Data entries:
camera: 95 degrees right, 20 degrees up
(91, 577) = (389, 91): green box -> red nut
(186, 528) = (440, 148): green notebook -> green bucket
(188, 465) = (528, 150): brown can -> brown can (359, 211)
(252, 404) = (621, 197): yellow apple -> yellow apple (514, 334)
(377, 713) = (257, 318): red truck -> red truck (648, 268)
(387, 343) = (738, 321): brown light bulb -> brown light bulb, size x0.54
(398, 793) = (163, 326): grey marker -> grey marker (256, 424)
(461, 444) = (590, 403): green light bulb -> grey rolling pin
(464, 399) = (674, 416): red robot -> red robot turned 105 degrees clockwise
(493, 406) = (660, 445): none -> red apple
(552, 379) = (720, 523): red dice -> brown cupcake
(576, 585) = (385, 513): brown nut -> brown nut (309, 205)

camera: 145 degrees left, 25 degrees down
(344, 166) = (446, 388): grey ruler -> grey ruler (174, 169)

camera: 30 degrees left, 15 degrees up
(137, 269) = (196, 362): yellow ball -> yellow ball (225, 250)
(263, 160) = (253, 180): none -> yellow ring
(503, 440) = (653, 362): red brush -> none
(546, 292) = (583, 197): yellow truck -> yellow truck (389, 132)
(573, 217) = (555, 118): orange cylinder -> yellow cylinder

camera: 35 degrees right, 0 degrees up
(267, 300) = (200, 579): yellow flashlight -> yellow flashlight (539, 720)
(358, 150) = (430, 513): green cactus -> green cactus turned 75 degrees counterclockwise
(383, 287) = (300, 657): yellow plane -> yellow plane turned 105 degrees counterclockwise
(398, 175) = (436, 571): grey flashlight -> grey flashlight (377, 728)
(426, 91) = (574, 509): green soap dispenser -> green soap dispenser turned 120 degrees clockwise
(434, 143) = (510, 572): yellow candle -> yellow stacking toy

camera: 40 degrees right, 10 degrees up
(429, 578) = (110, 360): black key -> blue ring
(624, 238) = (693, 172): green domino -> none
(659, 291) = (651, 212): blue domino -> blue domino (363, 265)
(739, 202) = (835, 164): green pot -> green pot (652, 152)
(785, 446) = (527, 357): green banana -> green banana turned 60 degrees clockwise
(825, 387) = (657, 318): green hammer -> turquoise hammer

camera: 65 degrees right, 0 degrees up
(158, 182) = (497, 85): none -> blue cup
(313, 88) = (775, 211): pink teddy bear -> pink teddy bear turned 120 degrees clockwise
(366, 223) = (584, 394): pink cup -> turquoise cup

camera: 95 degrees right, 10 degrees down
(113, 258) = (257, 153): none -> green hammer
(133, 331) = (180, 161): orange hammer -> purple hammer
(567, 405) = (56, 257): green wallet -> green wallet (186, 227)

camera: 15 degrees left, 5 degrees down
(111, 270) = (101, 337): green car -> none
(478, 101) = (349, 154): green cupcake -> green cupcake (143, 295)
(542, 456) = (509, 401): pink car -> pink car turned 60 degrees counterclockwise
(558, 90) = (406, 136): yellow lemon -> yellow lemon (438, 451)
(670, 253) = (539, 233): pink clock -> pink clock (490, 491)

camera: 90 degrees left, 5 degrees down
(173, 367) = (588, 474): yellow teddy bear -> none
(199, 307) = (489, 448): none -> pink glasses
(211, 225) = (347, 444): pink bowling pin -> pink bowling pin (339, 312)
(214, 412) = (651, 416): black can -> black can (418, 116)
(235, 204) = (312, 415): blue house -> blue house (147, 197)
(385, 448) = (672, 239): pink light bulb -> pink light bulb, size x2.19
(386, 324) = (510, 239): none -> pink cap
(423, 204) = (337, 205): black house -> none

◆ WHAT THE TASK REQUIRES: Please set down all of the data above again, matching it exactly.

◆ RESULT:
camera: 95 degrees right, 20 degrees up
(91, 577) = (389, 91): green box -> red nut
(186, 528) = (440, 148): green notebook -> green bucket
(188, 465) = (528, 150): brown can -> brown can (359, 211)
(252, 404) = (621, 197): yellow apple -> yellow apple (514, 334)
(377, 713) = (257, 318): red truck -> red truck (648, 268)
(387, 343) = (738, 321): brown light bulb -> brown light bulb, size x0.54
(398, 793) = (163, 326): grey marker -> grey marker (256, 424)
(461, 444) = (590, 403): green light bulb -> grey rolling pin
(464, 399) = (674, 416): red robot -> red robot turned 105 degrees clockwise
(493, 406) = (660, 445): none -> red apple
(552, 379) = (720, 523): red dice -> brown cupcake
(576, 585) = (385, 513): brown nut -> brown nut (309, 205)

camera: 145 degrees left, 25 degrees down
(344, 166) = (446, 388): grey ruler -> grey ruler (174, 169)

camera: 30 degrees left, 15 degrees up
(137, 269) = (196, 362): yellow ball -> yellow ball (225, 250)
(263, 160) = (253, 180): none -> yellow ring
(503, 440) = (653, 362): red brush -> none
(546, 292) = (583, 197): yellow truck -> yellow truck (389, 132)
(573, 217) = (555, 118): orange cylinder -> yellow cylinder

camera: 35 degrees right, 0 degrees up
(267, 300) = (200, 579): yellow flashlight -> yellow flashlight (539, 720)
(358, 150) = (430, 513): green cactus -> green cactus turned 75 degrees counterclockwise
(383, 287) = (300, 657): yellow plane -> yellow plane turned 105 degrees counterclockwise
(398, 175) = (436, 571): grey flashlight -> grey flashlight (377, 728)
(426, 91) = (574, 509): green soap dispenser -> green soap dispenser turned 120 degrees clockwise
(434, 143) = (510, 572): yellow candle -> yellow stacking toy

camera: 40 degrees right, 10 degrees up
(429, 578) = (110, 360): black key -> blue ring
(624, 238) = (693, 172): green domino -> none
(659, 291) = (651, 212): blue domino -> blue domino (363, 265)
(739, 202) = (835, 164): green pot -> green pot (652, 152)
(785, 446) = (527, 357): green banana -> green banana turned 60 degrees clockwise
(825, 387) = (657, 318): green hammer -> turquoise hammer

camera: 65 degrees right, 0 degrees up
(158, 182) = (497, 85): none -> blue cup
(313, 88) = (775, 211): pink teddy bear -> pink teddy bear turned 120 degrees clockwise
(366, 223) = (584, 394): pink cup -> turquoise cup

camera: 95 degrees right, 10 degrees down
(113, 258) = (257, 153): none -> green hammer
(133, 331) = (180, 161): orange hammer -> purple hammer
(567, 405) = (56, 257): green wallet -> green wallet (186, 227)

camera: 15 degrees left, 5 degrees down
(111, 270) = (101, 337): green car -> none
(478, 101) = (349, 154): green cupcake -> green cupcake (143, 295)
(542, 456) = (509, 401): pink car -> pink car turned 60 degrees counterclockwise
(558, 90) = (406, 136): yellow lemon -> yellow lemon (438, 451)
(670, 253) = (539, 233): pink clock -> pink clock (490, 491)

camera: 90 degrees left, 5 degrees down
(173, 367) = (588, 474): yellow teddy bear -> none
(199, 307) = (489, 448): none -> pink glasses
(211, 225) = (347, 444): pink bowling pin -> pink bowling pin (339, 312)
(214, 412) = (651, 416): black can -> black can (418, 116)
(235, 204) = (312, 415): blue house -> blue house (147, 197)
(385, 448) = (672, 239): pink light bulb -> pink light bulb, size x2.19
(386, 324) = (510, 239): none -> pink cap
(423, 204) = (337, 205): black house -> none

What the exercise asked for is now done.